*Exercise requirements*
Copy each line below as it stands, but skip any picture it contains.

*Provided data*
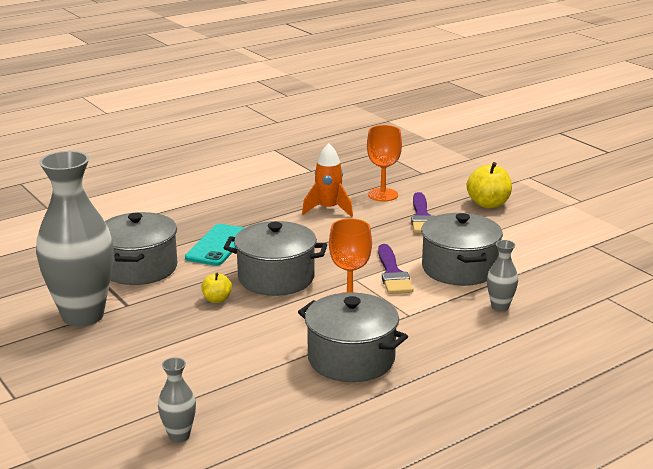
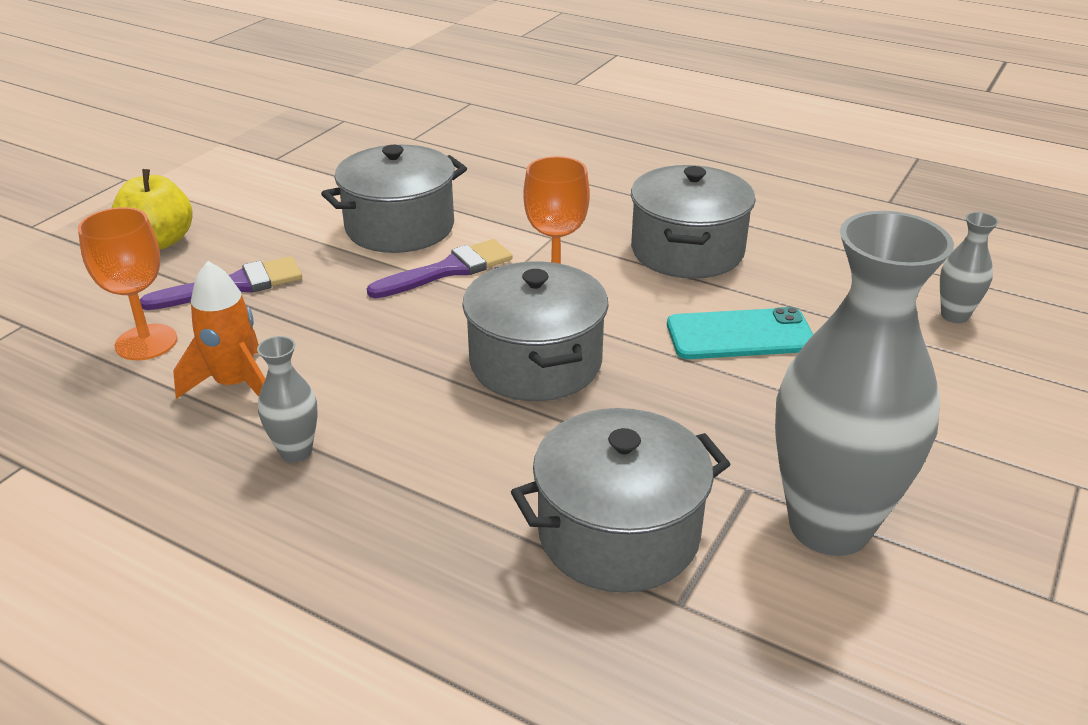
camera: 115 degrees left, 10 degrees up
(217, 299) = (646, 397): yellow apple -> none
(218, 245) = (461, 467): turquoise phone -> turquoise phone (740, 335)
(500, 307) = (484, 188): grey vase -> grey vase (296, 451)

*Solved exercise*
camera: 115 degrees left, 10 degrees up
(217, 299) = (646, 397): yellow apple -> none
(218, 245) = (461, 467): turquoise phone -> turquoise phone (740, 335)
(500, 307) = (484, 188): grey vase -> grey vase (296, 451)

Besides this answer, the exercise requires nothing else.